# WHAT THE TASK REQUIRES:
Reproduce the whole of the records exactly, and make sure no picture is carried into the result.

(Data entries)

● ● ● ●

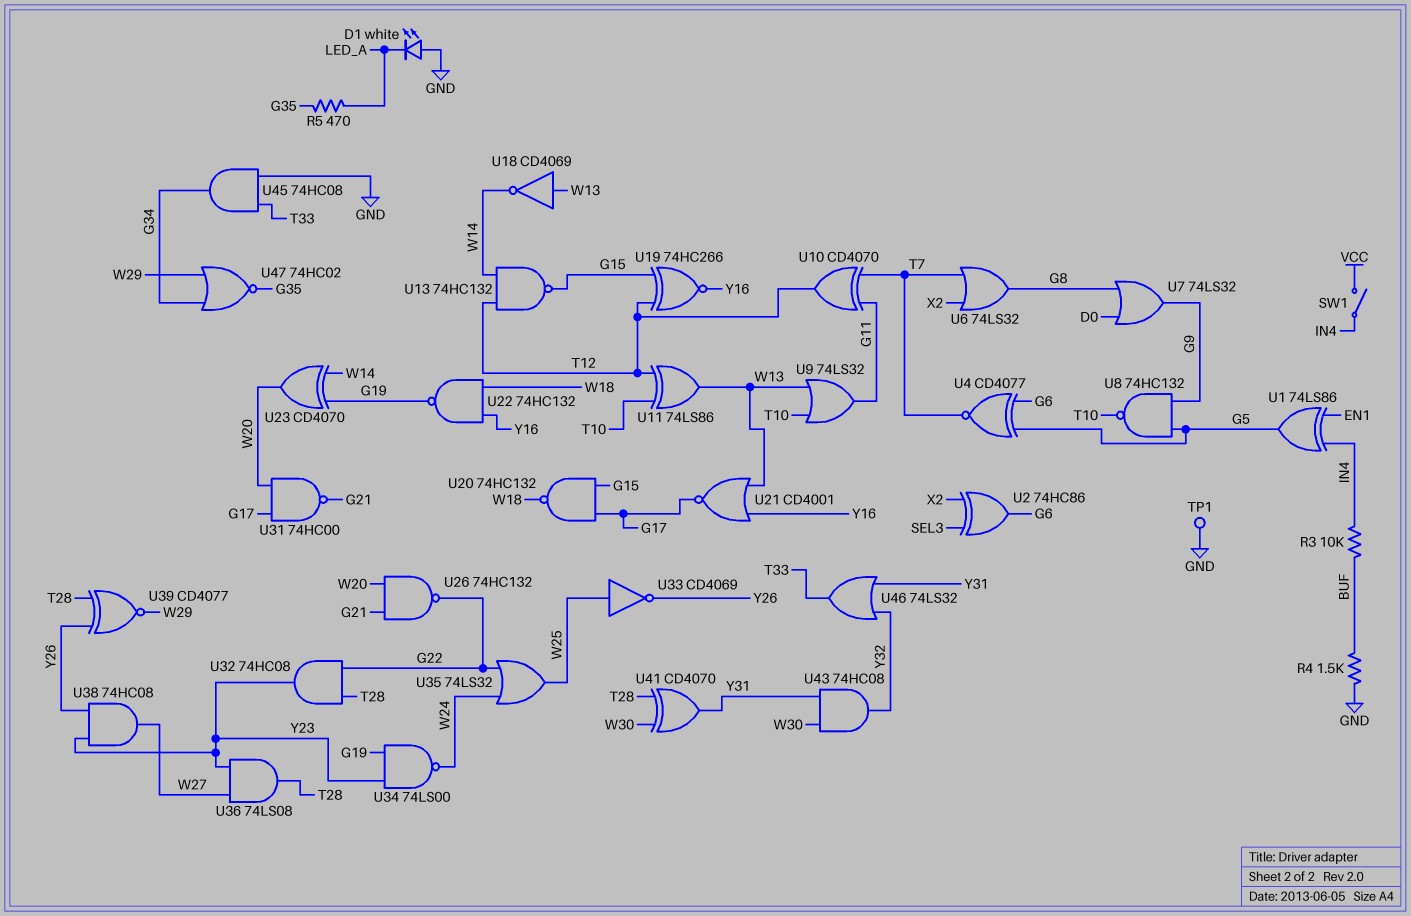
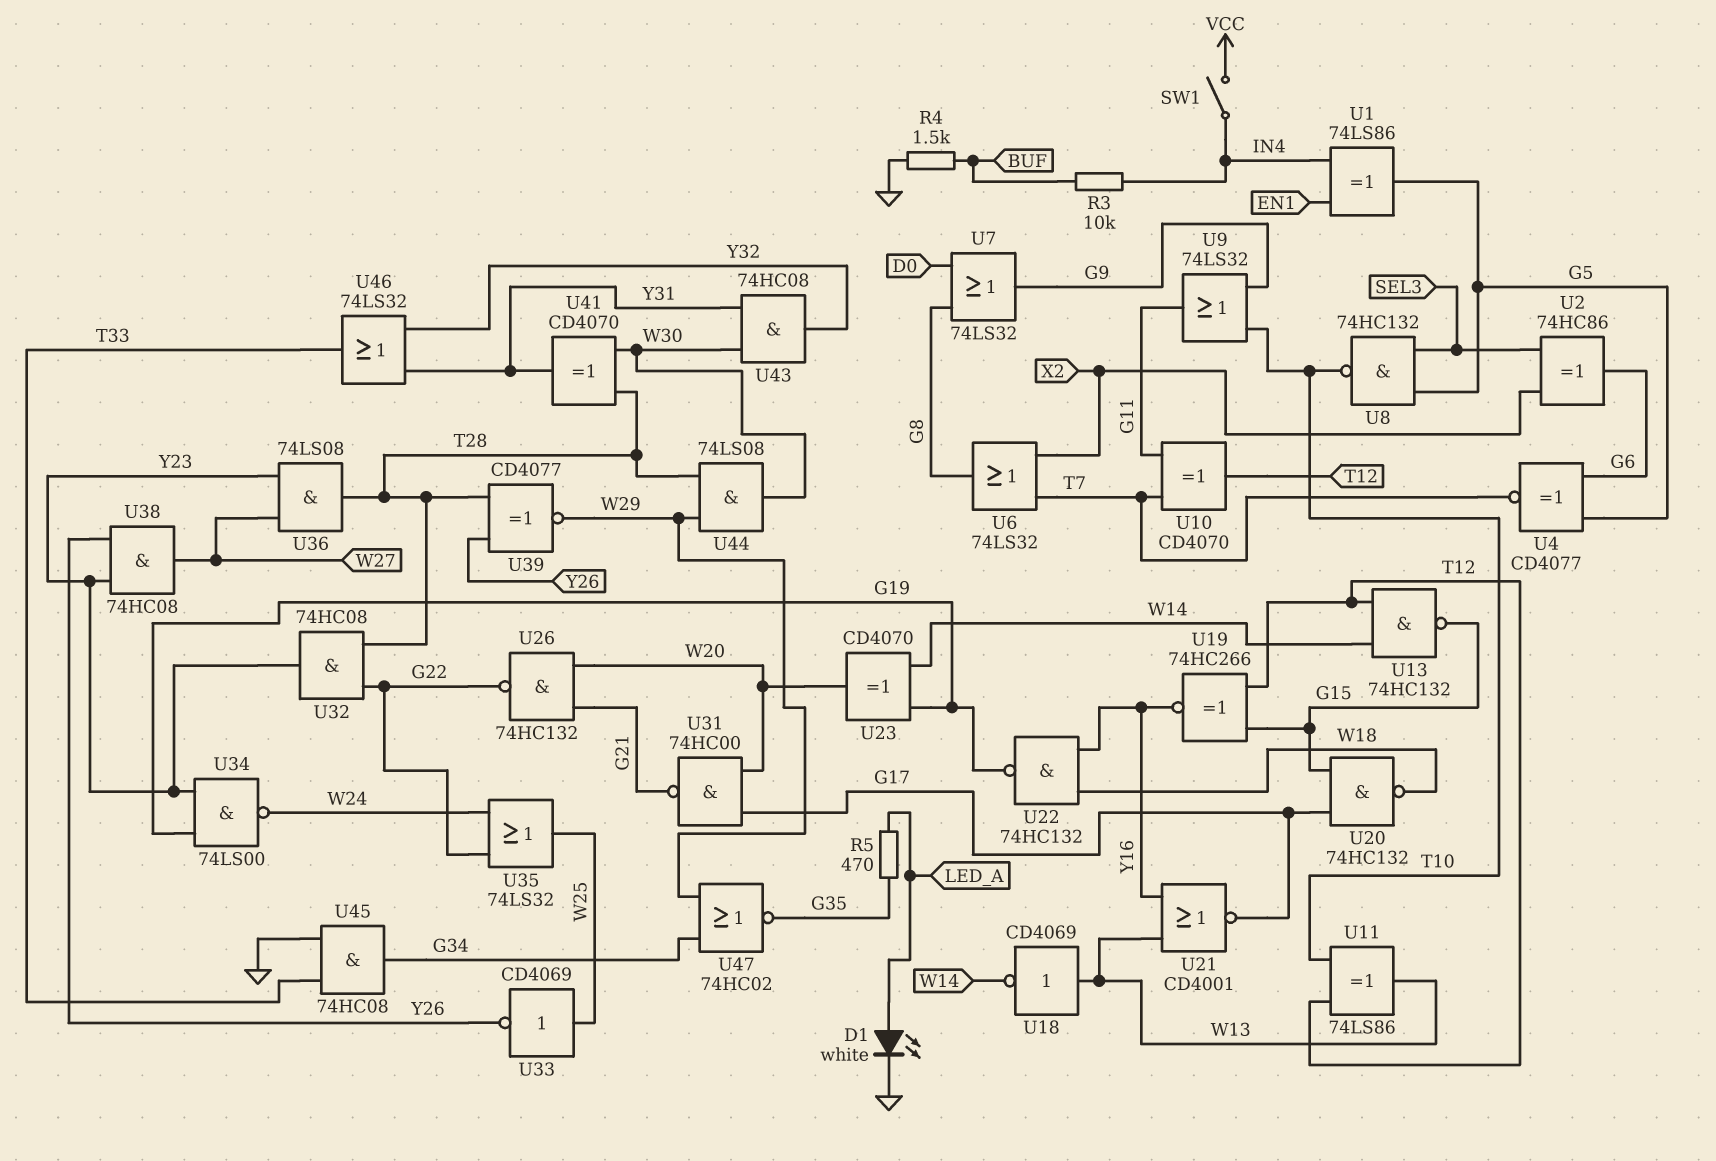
D1: LED white (A GND, K LED_A) -> LED white (A LED_A, K GND)
TP1: test point (GND) -> none
U8: NAND 74HC132 (in G5, in G9, out T10) -> NAND 74HC132 (in G5, in SEL3, out T10)
U9: OR 74LS32 (in T10, in W13, out G11) -> OR 74LS32 (in G9, in T10, out G11)
U44: none -> AND 74LS08 (in T28, in W29, out W30)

● ● ● ●

# SOLVED PROBLEM:
D1: LED white (A GND, K LED_A) -> LED white (A LED_A, K GND)
TP1: test point (GND) -> none
U8: NAND 74HC132 (in G5, in G9, out T10) -> NAND 74HC132 (in G5, in SEL3, out T10)
U9: OR 74LS32 (in T10, in W13, out G11) -> OR 74LS32 (in G9, in T10, out G11)
U44: none -> AND 74LS08 (in T28, in W29, out W30)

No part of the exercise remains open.